Exercise
In the records below, repeat word for word only the lines starting at the one that contains "camera: 80 degrees left, 15 degrees down" and ending at the one that contains "white bucket [493,327,570,420]", pictures excluded.
◇ ◇ ◇ ◇ ◇
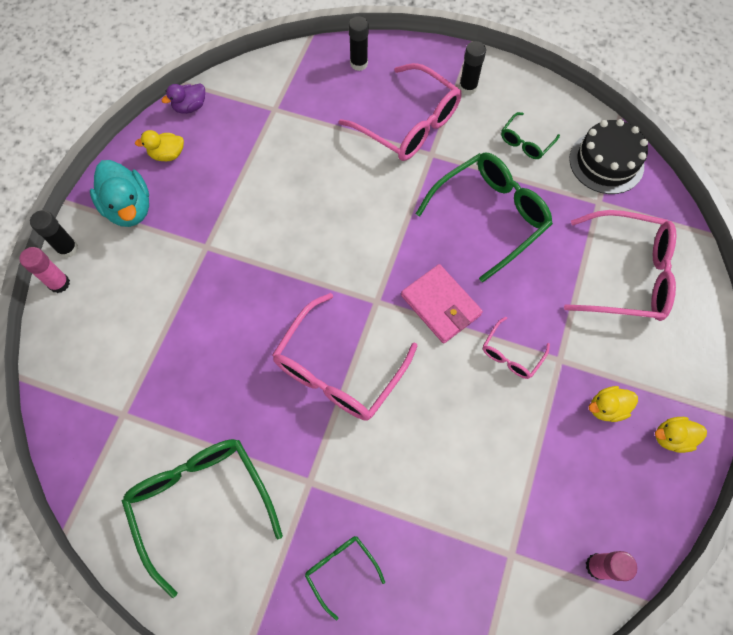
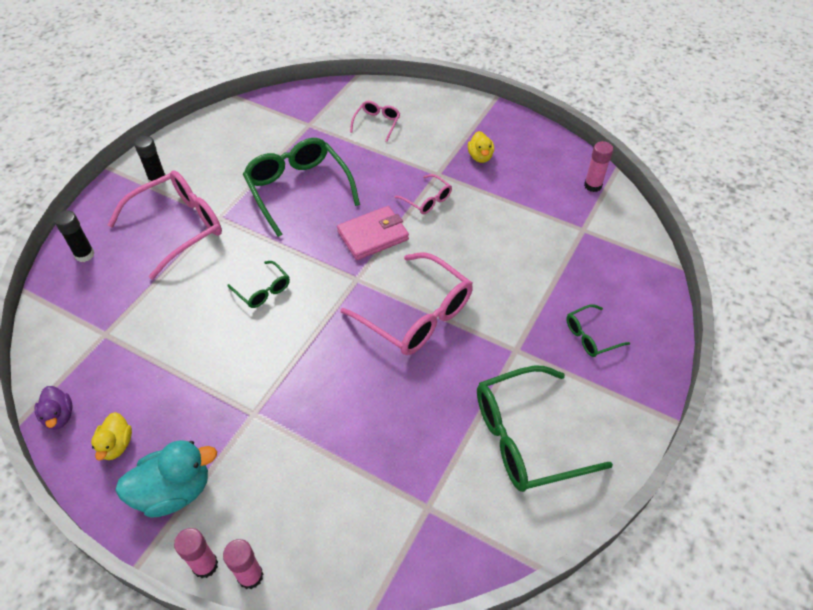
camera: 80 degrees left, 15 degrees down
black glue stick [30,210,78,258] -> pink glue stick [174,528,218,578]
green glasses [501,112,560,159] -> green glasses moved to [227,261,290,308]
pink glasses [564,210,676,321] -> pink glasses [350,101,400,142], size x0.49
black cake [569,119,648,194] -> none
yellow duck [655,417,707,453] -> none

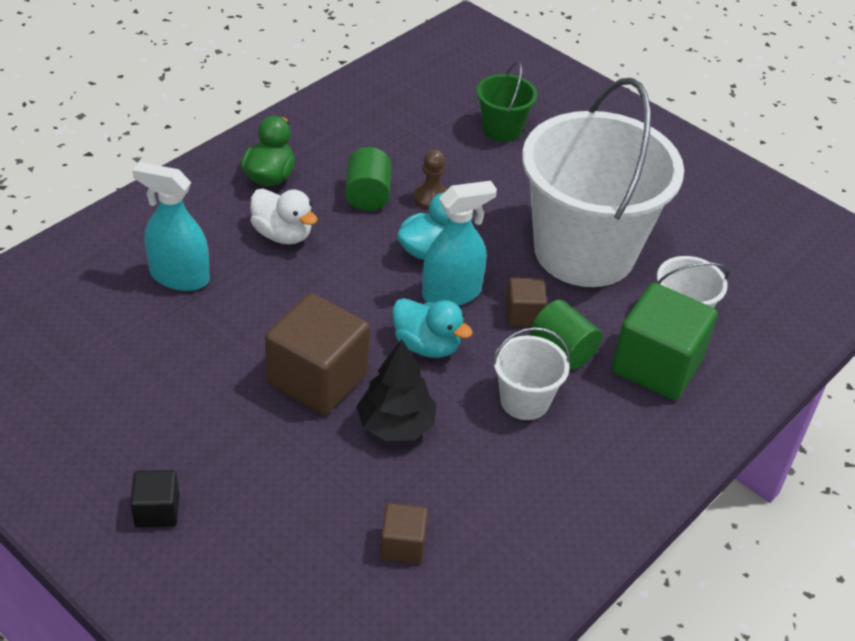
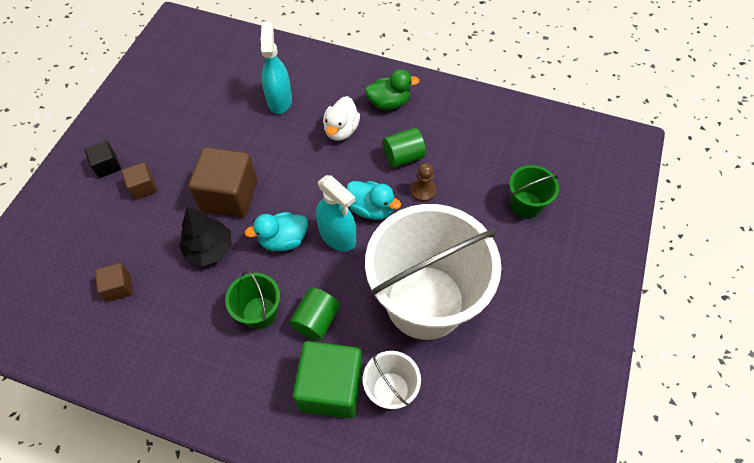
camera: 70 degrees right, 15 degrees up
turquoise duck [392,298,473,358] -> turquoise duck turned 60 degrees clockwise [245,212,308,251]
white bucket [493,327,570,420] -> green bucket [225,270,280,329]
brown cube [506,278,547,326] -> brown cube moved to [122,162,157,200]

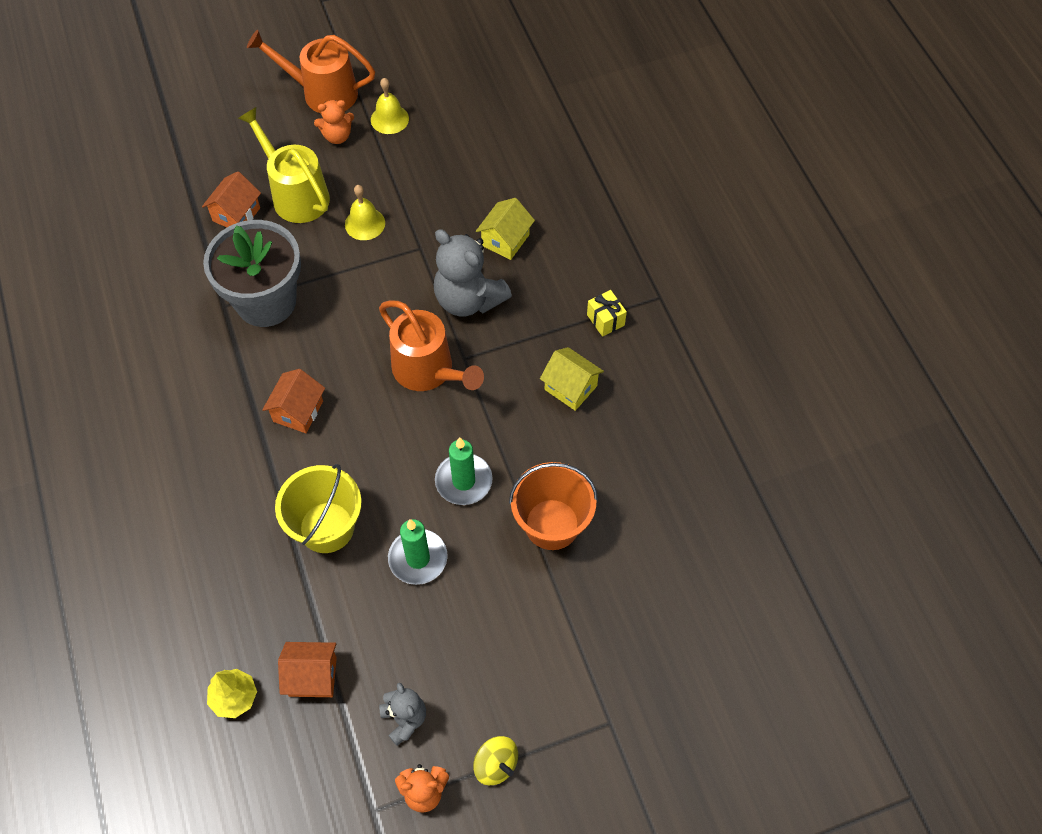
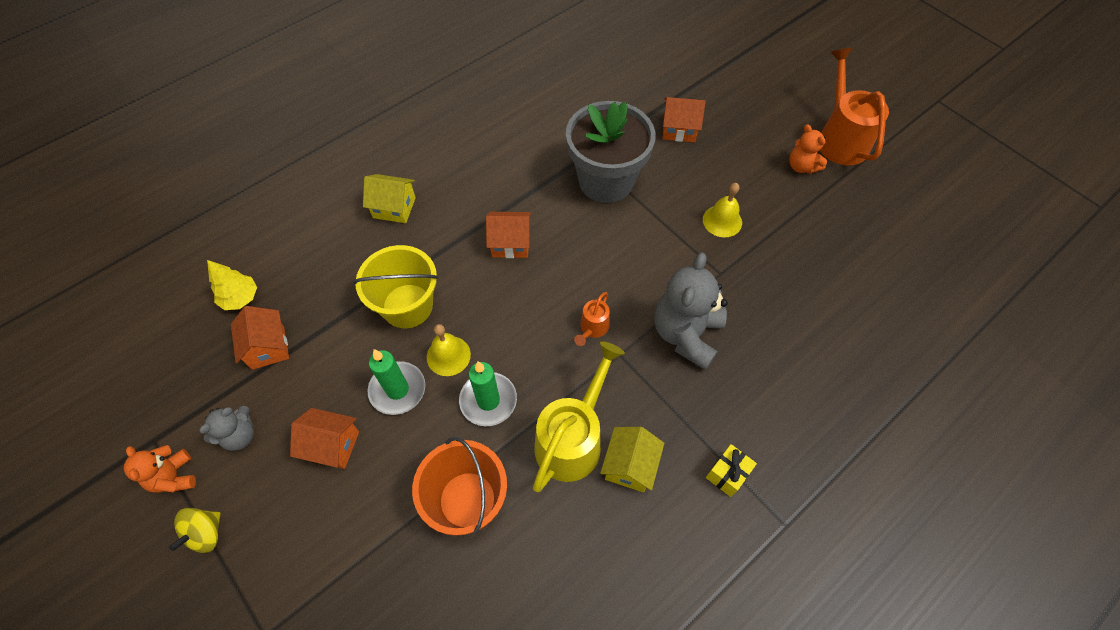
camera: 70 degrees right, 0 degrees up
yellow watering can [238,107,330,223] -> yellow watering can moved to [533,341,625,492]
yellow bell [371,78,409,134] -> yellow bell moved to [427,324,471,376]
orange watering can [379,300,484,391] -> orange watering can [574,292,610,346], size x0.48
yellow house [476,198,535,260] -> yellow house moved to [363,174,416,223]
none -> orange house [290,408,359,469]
◇ ◇ ◇ ◇ ◇
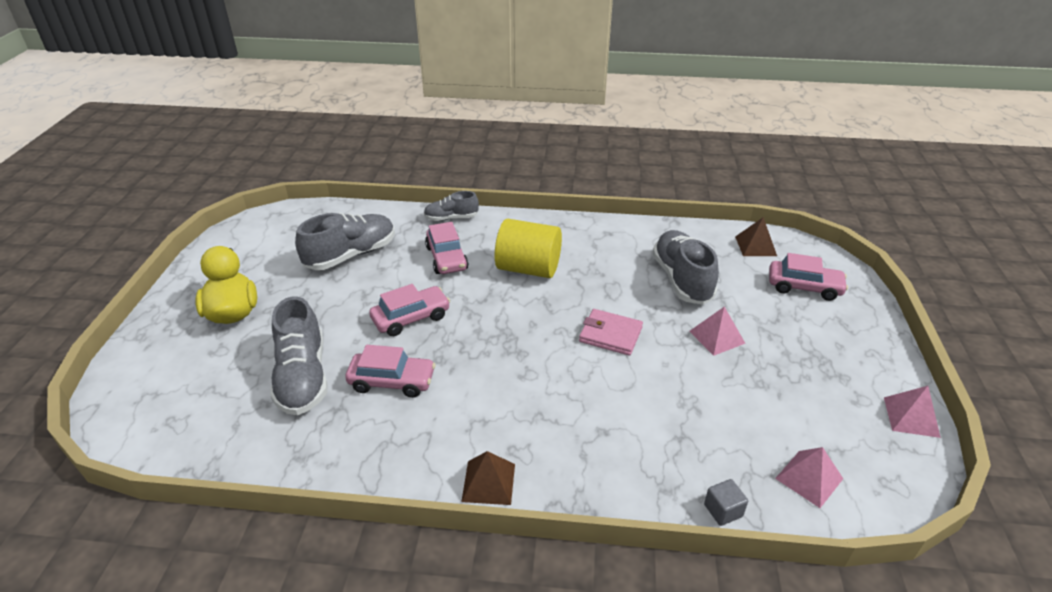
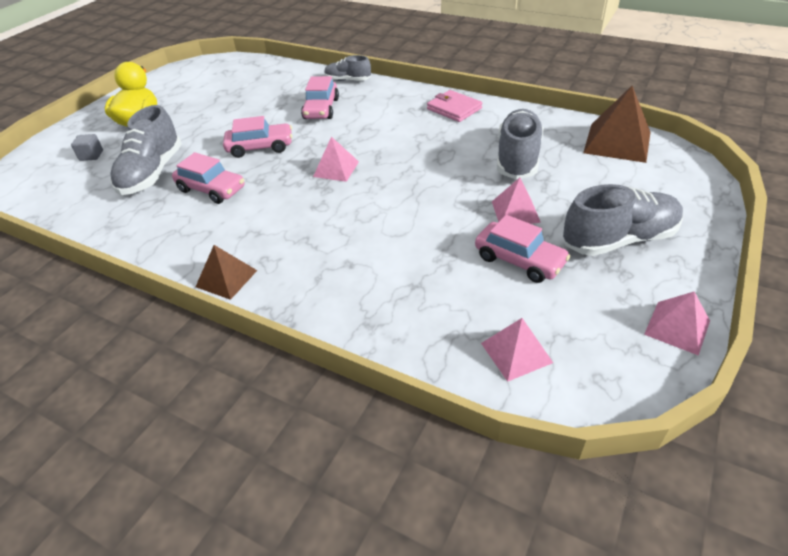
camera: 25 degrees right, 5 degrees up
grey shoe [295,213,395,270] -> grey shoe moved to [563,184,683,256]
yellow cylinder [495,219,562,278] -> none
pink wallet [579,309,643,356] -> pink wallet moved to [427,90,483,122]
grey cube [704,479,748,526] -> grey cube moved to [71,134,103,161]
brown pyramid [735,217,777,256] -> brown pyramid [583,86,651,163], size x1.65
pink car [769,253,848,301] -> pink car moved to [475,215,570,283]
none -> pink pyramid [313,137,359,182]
◇ ◇ ◇ ◇ ◇
Solution to this exercise
camera: 80 degrees left, 15 degrees down
black glue stick [30,210,78,258] -> pink glue stick [174,528,218,578]
green glasses [501,112,560,159] -> green glasses moved to [227,261,290,308]
pink glasses [564,210,676,321] -> pink glasses [350,101,400,142], size x0.49
black cake [569,119,648,194] -> none
yellow duck [655,417,707,453] -> none

camera: 70 degrees right, 15 degrees up
turquoise duck [392,298,473,358] -> turquoise duck turned 60 degrees clockwise [245,212,308,251]
white bucket [493,327,570,420] -> green bucket [225,270,280,329]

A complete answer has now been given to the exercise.